What you are asked to do ::
In full and without alteration, write out the data below.

|---|

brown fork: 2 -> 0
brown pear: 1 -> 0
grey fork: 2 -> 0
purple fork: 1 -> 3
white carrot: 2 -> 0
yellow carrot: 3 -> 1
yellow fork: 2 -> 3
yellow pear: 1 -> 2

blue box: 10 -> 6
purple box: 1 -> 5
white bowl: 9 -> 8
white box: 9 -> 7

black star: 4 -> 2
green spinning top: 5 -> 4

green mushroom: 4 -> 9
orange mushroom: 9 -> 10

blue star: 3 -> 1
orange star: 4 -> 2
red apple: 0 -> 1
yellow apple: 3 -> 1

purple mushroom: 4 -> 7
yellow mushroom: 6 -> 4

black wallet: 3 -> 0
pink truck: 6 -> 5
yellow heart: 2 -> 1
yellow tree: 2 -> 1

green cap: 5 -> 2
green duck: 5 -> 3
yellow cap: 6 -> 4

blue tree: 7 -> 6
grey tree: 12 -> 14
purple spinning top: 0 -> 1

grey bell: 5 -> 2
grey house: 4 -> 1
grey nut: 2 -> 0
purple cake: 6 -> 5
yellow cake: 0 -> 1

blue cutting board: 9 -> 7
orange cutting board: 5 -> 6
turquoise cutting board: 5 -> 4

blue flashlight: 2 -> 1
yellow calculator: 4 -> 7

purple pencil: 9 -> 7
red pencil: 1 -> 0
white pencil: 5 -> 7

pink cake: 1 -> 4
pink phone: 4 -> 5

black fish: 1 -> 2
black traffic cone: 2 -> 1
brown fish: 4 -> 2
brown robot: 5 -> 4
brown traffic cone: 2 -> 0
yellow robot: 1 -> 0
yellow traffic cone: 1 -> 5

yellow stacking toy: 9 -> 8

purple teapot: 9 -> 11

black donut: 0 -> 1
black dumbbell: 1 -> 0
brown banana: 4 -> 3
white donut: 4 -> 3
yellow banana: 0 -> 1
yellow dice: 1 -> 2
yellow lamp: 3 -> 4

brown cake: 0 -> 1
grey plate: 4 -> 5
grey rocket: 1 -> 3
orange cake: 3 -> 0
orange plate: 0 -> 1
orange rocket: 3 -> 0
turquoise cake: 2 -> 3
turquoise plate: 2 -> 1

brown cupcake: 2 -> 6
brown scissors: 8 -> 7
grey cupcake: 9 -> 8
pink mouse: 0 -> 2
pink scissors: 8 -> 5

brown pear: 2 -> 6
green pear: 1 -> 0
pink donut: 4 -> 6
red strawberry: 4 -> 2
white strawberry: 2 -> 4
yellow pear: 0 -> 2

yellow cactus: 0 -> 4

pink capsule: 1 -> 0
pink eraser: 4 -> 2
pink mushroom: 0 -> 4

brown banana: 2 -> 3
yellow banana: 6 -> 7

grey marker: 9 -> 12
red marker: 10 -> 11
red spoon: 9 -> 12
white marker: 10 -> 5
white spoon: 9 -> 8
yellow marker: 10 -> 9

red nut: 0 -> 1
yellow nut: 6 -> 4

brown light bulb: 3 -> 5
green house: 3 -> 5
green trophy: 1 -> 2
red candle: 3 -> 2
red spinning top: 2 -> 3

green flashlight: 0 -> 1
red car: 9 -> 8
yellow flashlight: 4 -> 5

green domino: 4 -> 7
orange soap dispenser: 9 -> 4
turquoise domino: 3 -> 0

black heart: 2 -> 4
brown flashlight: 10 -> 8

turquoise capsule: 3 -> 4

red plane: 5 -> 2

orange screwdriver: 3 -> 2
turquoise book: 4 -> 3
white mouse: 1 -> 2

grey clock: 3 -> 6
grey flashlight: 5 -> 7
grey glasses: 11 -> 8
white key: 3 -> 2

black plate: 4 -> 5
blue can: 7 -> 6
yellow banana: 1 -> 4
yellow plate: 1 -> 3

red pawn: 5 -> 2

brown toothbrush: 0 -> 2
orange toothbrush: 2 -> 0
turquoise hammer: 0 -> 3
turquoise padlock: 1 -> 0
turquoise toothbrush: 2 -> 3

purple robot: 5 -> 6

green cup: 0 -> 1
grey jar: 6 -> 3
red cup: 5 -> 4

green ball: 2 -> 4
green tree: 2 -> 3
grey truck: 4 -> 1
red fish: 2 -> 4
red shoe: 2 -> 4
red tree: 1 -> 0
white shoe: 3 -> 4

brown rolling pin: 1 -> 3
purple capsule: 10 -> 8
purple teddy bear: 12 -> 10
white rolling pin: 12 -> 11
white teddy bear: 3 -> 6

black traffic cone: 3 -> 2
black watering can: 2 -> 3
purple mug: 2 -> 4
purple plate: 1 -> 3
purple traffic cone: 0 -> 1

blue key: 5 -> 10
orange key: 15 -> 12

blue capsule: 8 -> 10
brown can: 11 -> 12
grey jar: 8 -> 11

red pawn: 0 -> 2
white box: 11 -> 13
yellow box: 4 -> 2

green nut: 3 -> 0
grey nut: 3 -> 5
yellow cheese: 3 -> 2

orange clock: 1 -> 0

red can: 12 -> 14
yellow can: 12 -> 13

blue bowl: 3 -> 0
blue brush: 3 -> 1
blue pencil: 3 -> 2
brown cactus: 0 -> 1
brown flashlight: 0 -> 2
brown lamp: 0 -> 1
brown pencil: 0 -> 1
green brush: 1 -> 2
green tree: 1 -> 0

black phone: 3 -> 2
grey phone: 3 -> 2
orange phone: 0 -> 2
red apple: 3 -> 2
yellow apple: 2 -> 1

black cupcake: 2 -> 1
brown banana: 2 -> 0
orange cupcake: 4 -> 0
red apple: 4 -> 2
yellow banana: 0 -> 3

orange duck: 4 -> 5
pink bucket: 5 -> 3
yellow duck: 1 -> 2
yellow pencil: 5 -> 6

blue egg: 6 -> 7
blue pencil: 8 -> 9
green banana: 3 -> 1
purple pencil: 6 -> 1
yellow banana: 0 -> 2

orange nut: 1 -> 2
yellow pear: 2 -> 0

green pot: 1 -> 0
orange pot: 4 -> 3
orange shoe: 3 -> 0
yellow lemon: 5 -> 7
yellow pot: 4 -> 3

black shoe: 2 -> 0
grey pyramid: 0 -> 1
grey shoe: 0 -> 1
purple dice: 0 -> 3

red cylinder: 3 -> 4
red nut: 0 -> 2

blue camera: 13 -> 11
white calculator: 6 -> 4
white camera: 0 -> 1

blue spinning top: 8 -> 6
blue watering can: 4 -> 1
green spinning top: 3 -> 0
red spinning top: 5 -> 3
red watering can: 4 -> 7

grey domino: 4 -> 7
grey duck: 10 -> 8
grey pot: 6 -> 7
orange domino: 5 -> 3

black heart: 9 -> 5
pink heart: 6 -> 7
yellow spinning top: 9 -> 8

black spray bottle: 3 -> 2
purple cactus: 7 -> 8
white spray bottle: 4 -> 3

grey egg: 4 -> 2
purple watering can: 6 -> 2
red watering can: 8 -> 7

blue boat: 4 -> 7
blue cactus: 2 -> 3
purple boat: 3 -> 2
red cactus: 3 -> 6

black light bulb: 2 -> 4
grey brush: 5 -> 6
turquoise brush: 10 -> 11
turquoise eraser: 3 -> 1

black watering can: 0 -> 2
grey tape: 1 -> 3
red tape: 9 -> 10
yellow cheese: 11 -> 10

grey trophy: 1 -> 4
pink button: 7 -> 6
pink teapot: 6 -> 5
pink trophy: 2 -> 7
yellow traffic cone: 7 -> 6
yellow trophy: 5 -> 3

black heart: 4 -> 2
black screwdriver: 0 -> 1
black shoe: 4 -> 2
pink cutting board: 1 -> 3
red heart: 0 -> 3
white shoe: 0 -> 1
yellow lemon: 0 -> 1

|---|

Worked solution ::
brown fork: 2 -> 0
brown pear: 1 -> 0
grey fork: 2 -> 0
purple fork: 1 -> 3
white carrot: 2 -> 0
yellow carrot: 3 -> 1
yellow fork: 2 -> 3
yellow pear: 1 -> 2

blue box: 10 -> 6
purple box: 1 -> 5
white bowl: 9 -> 8
white box: 9 -> 7

black star: 4 -> 2
green spinning top: 5 -> 4

green mushroom: 4 -> 9
orange mushroom: 9 -> 10

blue star: 3 -> 1
orange star: 4 -> 2
red apple: 0 -> 1
yellow apple: 3 -> 1

purple mushroom: 4 -> 7
yellow mushroom: 6 -> 4

black wallet: 3 -> 0
pink truck: 6 -> 5
yellow heart: 2 -> 1
yellow tree: 2 -> 1

green cap: 5 -> 2
green duck: 5 -> 3
yellow cap: 6 -> 4

blue tree: 7 -> 6
grey tree: 12 -> 14
purple spinning top: 0 -> 1

grey bell: 5 -> 2
grey house: 4 -> 1
grey nut: 2 -> 0
purple cake: 6 -> 5
yellow cake: 0 -> 1

blue cutting board: 9 -> 7
orange cutting board: 5 -> 6
turquoise cutting board: 5 -> 4

blue flashlight: 2 -> 1
yellow calculator: 4 -> 7

purple pencil: 9 -> 7
red pencil: 1 -> 0
white pencil: 5 -> 7

pink cake: 1 -> 4
pink phone: 4 -> 5

black fish: 1 -> 2
black traffic cone: 2 -> 1
brown fish: 4 -> 2
brown robot: 5 -> 4
brown traffic cone: 2 -> 0
yellow robot: 1 -> 0
yellow traffic cone: 1 -> 5

yellow stacking toy: 9 -> 8

purple teapot: 9 -> 11

black donut: 0 -> 1
black dumbbell: 1 -> 0
brown banana: 4 -> 3
white donut: 4 -> 3
yellow banana: 0 -> 1
yellow dice: 1 -> 2
yellow lamp: 3 -> 4

brown cake: 0 -> 1
grey plate: 4 -> 5
grey rocket: 1 -> 3
orange cake: 3 -> 0
orange plate: 0 -> 1
orange rocket: 3 -> 0
turquoise cake: 2 -> 3
turquoise plate: 2 -> 1

brown cupcake: 2 -> 6
brown scissors: 8 -> 7
grey cupcake: 9 -> 8
pink mouse: 0 -> 2
pink scissors: 8 -> 5

brown pear: 2 -> 6
green pear: 1 -> 0
pink donut: 4 -> 6
red strawberry: 4 -> 2
white strawberry: 2 -> 4
yellow pear: 0 -> 2

yellow cactus: 0 -> 4

pink capsule: 1 -> 0
pink eraser: 4 -> 2
pink mushroom: 0 -> 4

brown banana: 2 -> 3
yellow banana: 6 -> 7

grey marker: 9 -> 12
red marker: 10 -> 11
red spoon: 9 -> 12
white marker: 10 -> 5
white spoon: 9 -> 8
yellow marker: 10 -> 9

red nut: 0 -> 1
yellow nut: 6 -> 4

brown light bulb: 3 -> 5
green house: 3 -> 5
green trophy: 1 -> 2
red candle: 3 -> 2
red spinning top: 2 -> 3

green flashlight: 0 -> 1
red car: 9 -> 8
yellow flashlight: 4 -> 5

green domino: 4 -> 7
orange soap dispenser: 9 -> 4
turquoise domino: 3 -> 0

black heart: 2 -> 4
brown flashlight: 10 -> 8

turquoise capsule: 3 -> 4

red plane: 5 -> 2

orange screwdriver: 3 -> 2
turquoise book: 4 -> 3
white mouse: 1 -> 2

grey clock: 3 -> 6
grey flashlight: 5 -> 7
grey glasses: 11 -> 8
white key: 3 -> 2

black plate: 4 -> 5
blue can: 7 -> 6
yellow banana: 1 -> 4
yellow plate: 1 -> 3

red pawn: 5 -> 2

brown toothbrush: 0 -> 2
orange toothbrush: 2 -> 0
turquoise hammer: 0 -> 3
turquoise padlock: 1 -> 0
turquoise toothbrush: 2 -> 3

purple robot: 5 -> 6

green cup: 0 -> 1
grey jar: 6 -> 3
red cup: 5 -> 4

green ball: 2 -> 4
green tree: 2 -> 3
grey truck: 4 -> 1
red fish: 2 -> 4
red shoe: 2 -> 4
red tree: 1 -> 0
white shoe: 3 -> 4

brown rolling pin: 1 -> 3
purple capsule: 10 -> 8
purple teddy bear: 12 -> 10
white rolling pin: 12 -> 11
white teddy bear: 3 -> 6

black traffic cone: 3 -> 2
black watering can: 2 -> 3
purple mug: 2 -> 4
purple plate: 1 -> 3
purple traffic cone: 0 -> 1

blue key: 5 -> 10
orange key: 15 -> 12

blue capsule: 8 -> 10
brown can: 11 -> 12
grey jar: 8 -> 11

red pawn: 0 -> 2
white box: 11 -> 13
yellow box: 4 -> 2

green nut: 3 -> 0
grey nut: 3 -> 5
yellow cheese: 3 -> 2

orange clock: 1 -> 0

red can: 12 -> 14
yellow can: 12 -> 13

blue bowl: 3 -> 0
blue brush: 3 -> 1
blue pencil: 3 -> 2
brown cactus: 0 -> 1
brown flashlight: 0 -> 2
brown lamp: 0 -> 1
brown pencil: 0 -> 1
green brush: 1 -> 2
green tree: 1 -> 0

black phone: 3 -> 2
grey phone: 3 -> 2
orange phone: 0 -> 2
red apple: 3 -> 2
yellow apple: 2 -> 1

black cupcake: 2 -> 1
brown banana: 2 -> 0
orange cupcake: 4 -> 0
red apple: 4 -> 2
yellow banana: 0 -> 3

orange duck: 4 -> 5
pink bucket: 5 -> 3
yellow duck: 1 -> 2
yellow pencil: 5 -> 6

blue egg: 6 -> 7
blue pencil: 8 -> 9
green banana: 3 -> 1
purple pencil: 6 -> 1
yellow banana: 0 -> 2

orange nut: 1 -> 2
yellow pear: 2 -> 0

green pot: 1 -> 0
orange pot: 4 -> 3
orange shoe: 3 -> 0
yellow lemon: 5 -> 7
yellow pot: 4 -> 3

black shoe: 2 -> 0
grey pyramid: 0 -> 1
grey shoe: 0 -> 1
purple dice: 0 -> 3

red cylinder: 3 -> 4
red nut: 0 -> 2

blue camera: 13 -> 11
white calculator: 6 -> 4
white camera: 0 -> 1

blue spinning top: 8 -> 6
blue watering can: 4 -> 1
green spinning top: 3 -> 0
red spinning top: 5 -> 3
red watering can: 4 -> 7

grey domino: 4 -> 7
grey duck: 10 -> 8
grey pot: 6 -> 7
orange domino: 5 -> 3

black heart: 9 -> 5
pink heart: 6 -> 7
yellow spinning top: 9 -> 8

black spray bottle: 3 -> 2
purple cactus: 7 -> 8
white spray bottle: 4 -> 3

grey egg: 4 -> 2
purple watering can: 6 -> 2
red watering can: 8 -> 7

blue boat: 4 -> 7
blue cactus: 2 -> 3
purple boat: 3 -> 2
red cactus: 3 -> 6

black light bulb: 2 -> 4
grey brush: 5 -> 6
turquoise brush: 10 -> 11
turquoise eraser: 3 -> 1

black watering can: 0 -> 2
grey tape: 1 -> 3
red tape: 9 -> 10
yellow cheese: 11 -> 10

grey trophy: 1 -> 4
pink button: 7 -> 6
pink teapot: 6 -> 5
pink trophy: 2 -> 7
yellow traffic cone: 7 -> 6
yellow trophy: 5 -> 3

black heart: 4 -> 2
black screwdriver: 0 -> 1
black shoe: 4 -> 2
pink cutting board: 1 -> 3
red heart: 0 -> 3
white shoe: 0 -> 1
yellow lemon: 0 -> 1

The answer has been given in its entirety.